→ Record extracts

# # # # #

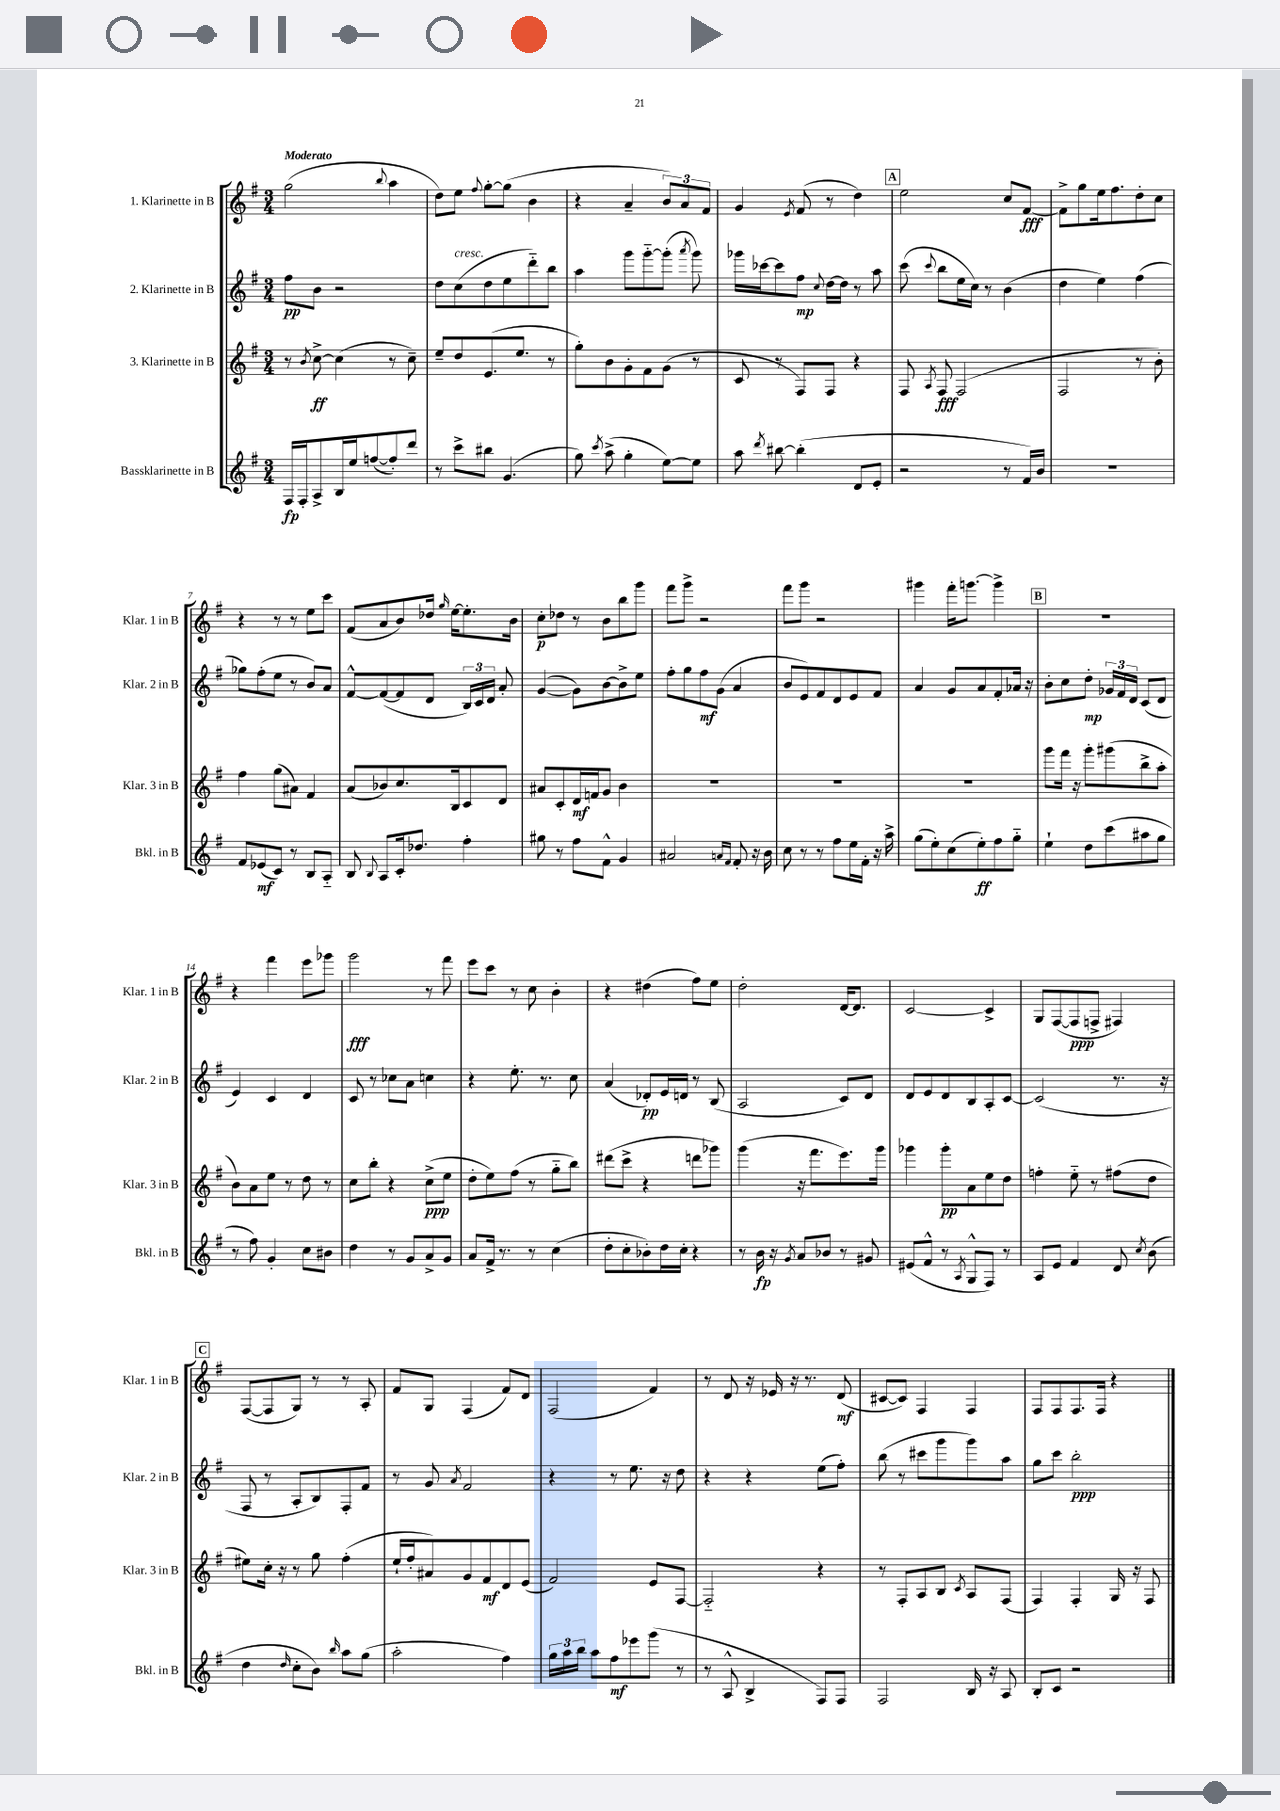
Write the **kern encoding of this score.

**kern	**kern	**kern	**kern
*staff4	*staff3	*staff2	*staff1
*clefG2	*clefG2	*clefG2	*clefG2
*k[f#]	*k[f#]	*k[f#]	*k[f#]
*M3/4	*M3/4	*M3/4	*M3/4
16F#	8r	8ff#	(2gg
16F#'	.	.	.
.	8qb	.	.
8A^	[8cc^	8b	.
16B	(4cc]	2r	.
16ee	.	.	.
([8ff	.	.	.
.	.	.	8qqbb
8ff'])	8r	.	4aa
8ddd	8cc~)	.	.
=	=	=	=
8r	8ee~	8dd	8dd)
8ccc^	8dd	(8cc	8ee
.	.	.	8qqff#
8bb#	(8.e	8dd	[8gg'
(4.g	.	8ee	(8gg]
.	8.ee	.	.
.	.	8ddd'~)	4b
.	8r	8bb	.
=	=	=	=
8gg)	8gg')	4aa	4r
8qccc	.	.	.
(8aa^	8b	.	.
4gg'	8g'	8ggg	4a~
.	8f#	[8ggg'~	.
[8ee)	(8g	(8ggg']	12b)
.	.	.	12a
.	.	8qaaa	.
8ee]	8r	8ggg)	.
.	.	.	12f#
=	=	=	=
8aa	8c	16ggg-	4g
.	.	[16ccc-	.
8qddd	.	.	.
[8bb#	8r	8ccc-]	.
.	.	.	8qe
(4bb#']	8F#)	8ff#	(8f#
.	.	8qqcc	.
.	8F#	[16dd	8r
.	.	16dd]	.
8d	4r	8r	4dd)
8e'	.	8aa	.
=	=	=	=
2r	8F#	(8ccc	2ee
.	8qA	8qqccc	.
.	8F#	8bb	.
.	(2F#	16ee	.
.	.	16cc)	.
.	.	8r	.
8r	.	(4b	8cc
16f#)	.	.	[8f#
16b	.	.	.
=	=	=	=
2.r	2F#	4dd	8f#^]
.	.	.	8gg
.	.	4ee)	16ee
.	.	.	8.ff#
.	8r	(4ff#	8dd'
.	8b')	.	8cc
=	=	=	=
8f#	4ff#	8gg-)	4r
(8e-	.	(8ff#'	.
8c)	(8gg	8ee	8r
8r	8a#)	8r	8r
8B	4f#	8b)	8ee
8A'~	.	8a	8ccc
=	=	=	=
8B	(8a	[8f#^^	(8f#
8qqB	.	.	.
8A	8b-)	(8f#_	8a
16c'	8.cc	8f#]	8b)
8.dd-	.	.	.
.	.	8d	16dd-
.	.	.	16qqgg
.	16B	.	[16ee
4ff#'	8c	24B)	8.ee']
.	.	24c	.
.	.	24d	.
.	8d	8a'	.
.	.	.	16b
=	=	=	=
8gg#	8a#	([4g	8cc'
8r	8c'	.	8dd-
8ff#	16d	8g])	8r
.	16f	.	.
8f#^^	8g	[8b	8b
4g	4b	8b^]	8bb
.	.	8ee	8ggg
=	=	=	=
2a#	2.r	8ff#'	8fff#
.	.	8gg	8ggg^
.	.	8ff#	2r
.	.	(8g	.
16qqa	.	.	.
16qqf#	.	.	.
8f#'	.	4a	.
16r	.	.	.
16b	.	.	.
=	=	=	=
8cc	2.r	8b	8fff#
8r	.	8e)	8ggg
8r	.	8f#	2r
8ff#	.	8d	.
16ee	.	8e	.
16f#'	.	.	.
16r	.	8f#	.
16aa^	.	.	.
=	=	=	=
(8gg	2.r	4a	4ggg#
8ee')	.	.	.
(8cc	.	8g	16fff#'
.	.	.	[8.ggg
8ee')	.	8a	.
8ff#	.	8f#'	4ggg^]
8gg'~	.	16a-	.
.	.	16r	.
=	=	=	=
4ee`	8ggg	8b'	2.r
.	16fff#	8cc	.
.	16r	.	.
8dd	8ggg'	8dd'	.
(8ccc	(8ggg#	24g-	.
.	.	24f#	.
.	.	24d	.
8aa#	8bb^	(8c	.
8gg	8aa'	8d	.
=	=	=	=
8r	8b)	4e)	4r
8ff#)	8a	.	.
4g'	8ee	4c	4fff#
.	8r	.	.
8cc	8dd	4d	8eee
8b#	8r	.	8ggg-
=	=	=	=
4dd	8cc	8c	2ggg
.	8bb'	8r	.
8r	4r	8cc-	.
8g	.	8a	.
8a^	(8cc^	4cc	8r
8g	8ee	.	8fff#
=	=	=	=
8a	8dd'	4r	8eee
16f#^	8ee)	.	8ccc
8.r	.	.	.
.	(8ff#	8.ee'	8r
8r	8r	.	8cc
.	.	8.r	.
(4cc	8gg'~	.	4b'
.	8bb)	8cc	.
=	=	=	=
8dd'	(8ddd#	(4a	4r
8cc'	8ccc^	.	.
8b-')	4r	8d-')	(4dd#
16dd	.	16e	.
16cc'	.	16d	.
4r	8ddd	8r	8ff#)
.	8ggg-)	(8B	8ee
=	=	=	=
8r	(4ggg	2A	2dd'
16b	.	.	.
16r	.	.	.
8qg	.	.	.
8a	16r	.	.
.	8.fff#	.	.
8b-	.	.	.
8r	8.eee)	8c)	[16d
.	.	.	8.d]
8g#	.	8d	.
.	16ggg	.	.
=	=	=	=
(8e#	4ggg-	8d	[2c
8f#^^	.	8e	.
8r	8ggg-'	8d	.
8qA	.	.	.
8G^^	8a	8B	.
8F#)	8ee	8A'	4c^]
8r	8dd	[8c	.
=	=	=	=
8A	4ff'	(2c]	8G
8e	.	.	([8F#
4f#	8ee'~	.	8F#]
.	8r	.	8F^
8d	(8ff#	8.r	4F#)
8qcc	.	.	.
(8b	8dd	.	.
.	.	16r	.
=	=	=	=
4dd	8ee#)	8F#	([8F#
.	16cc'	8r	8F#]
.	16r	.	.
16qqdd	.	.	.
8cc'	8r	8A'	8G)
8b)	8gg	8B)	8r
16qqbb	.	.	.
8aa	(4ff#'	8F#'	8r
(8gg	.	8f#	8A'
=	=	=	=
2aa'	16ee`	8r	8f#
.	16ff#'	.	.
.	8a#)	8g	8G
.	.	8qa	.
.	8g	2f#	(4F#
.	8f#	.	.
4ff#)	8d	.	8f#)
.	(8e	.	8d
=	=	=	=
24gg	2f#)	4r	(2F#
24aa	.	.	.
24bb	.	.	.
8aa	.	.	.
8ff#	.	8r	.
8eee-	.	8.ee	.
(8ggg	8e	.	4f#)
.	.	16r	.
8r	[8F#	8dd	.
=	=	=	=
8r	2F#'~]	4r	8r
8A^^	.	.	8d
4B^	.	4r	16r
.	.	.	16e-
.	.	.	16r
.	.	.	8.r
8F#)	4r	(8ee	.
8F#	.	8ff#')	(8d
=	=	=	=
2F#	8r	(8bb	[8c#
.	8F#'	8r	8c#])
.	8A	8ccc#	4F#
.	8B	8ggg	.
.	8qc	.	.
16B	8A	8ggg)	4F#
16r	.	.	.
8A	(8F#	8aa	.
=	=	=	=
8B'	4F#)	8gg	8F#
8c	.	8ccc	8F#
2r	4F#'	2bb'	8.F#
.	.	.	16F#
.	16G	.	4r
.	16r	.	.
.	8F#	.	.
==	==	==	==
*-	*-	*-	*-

# # # # #

→ Given problem
Copy out every line of the material above that contains the string "kern".

→ Exercise output
Write the **kern encoding of this score.
**kern	**kern	**kern	**kern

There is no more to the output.